→ HOW TO COMPLETE THIS TASK
Both the line with "U1: NOR 74HC02" and the line with "U4: AND CD4081" in the records below must appear in the output, along with every line between them, exactly and with nothing added.

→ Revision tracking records
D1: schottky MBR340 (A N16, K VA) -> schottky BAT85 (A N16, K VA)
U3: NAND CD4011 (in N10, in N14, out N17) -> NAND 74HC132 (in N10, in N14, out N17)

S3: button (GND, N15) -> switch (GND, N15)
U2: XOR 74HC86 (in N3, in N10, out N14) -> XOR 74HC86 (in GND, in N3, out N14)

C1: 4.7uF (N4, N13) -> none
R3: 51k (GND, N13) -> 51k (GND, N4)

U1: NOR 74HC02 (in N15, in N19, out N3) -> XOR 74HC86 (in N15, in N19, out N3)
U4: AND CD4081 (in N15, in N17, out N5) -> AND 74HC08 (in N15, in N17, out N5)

--

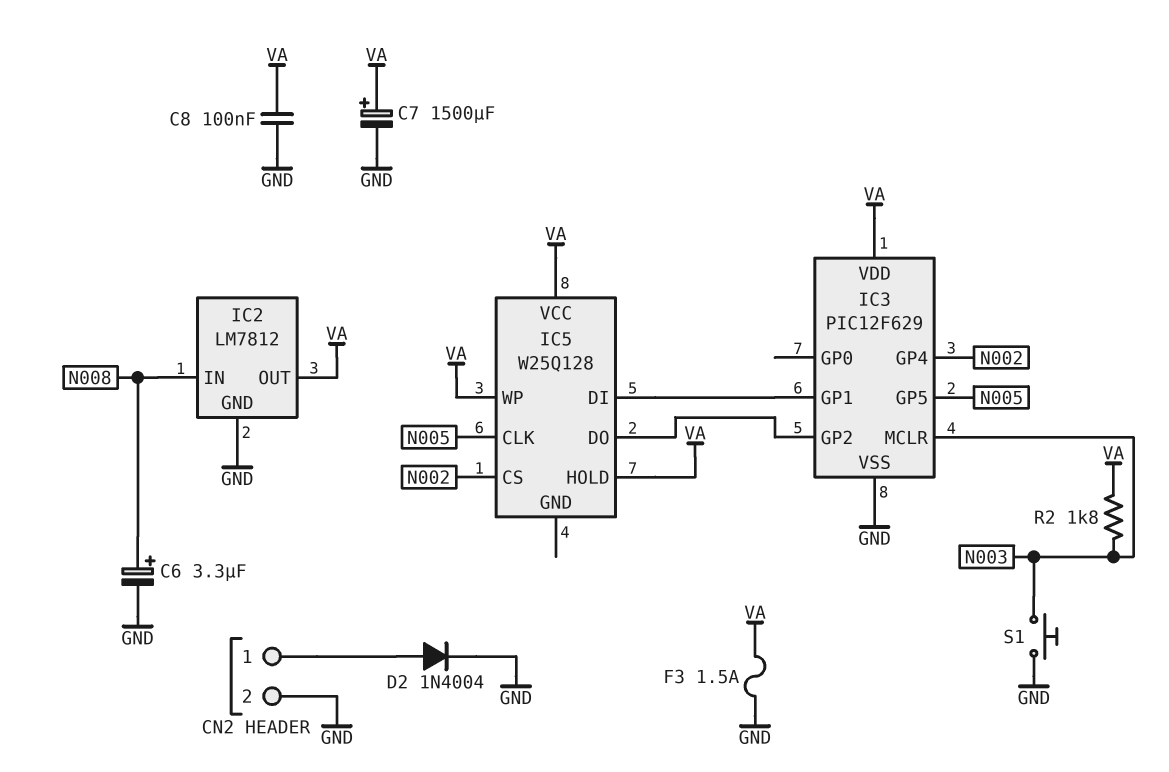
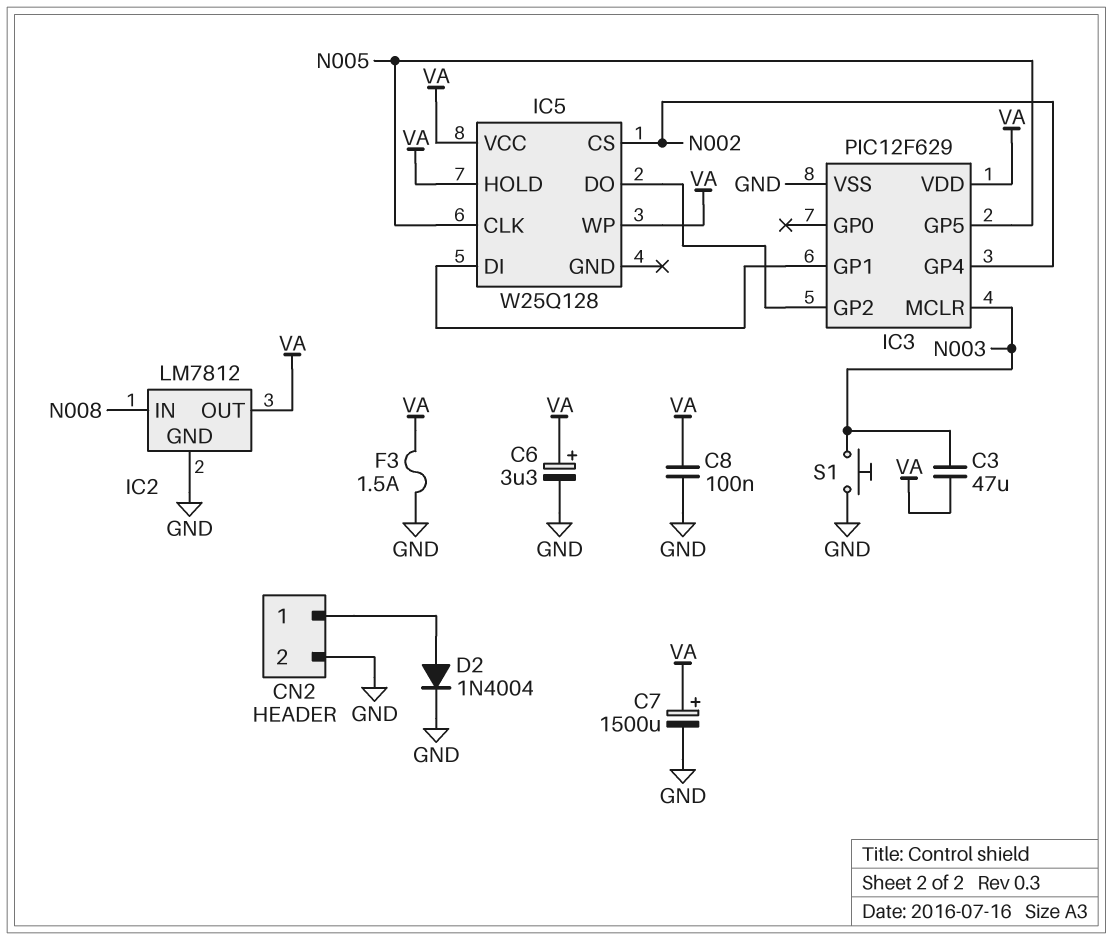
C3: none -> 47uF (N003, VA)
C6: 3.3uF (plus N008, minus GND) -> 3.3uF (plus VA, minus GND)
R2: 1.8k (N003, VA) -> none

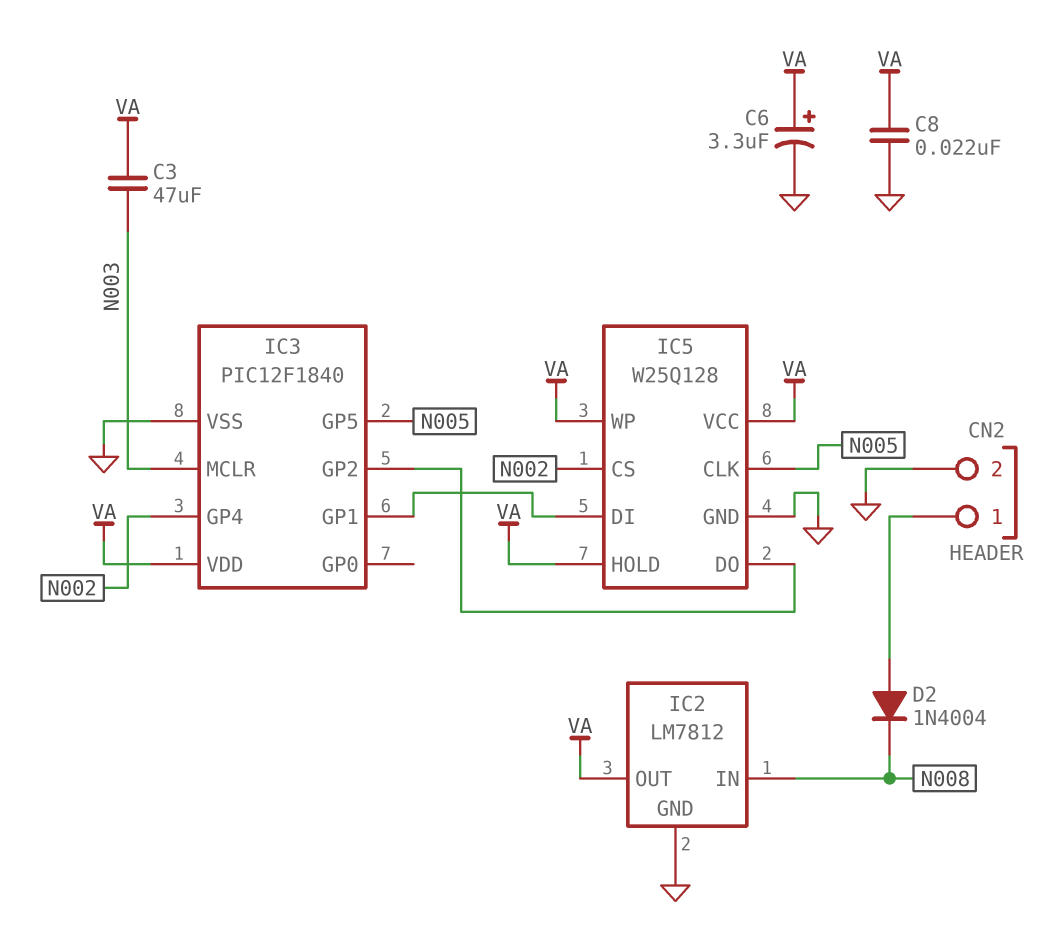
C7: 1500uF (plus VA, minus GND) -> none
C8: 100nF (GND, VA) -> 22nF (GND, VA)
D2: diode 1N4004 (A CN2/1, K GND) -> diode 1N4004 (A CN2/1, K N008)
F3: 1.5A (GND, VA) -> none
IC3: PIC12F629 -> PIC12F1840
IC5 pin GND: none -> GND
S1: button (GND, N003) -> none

→ REPLY
U1: NOR 74HC02 (in N15, in N19, out N3) -> XOR 74HC86 (in N15, in N19, out N3)
U4: AND CD4081 (in N15, in N17, out N5) -> AND 74HC08 (in N15, in N17, out N5)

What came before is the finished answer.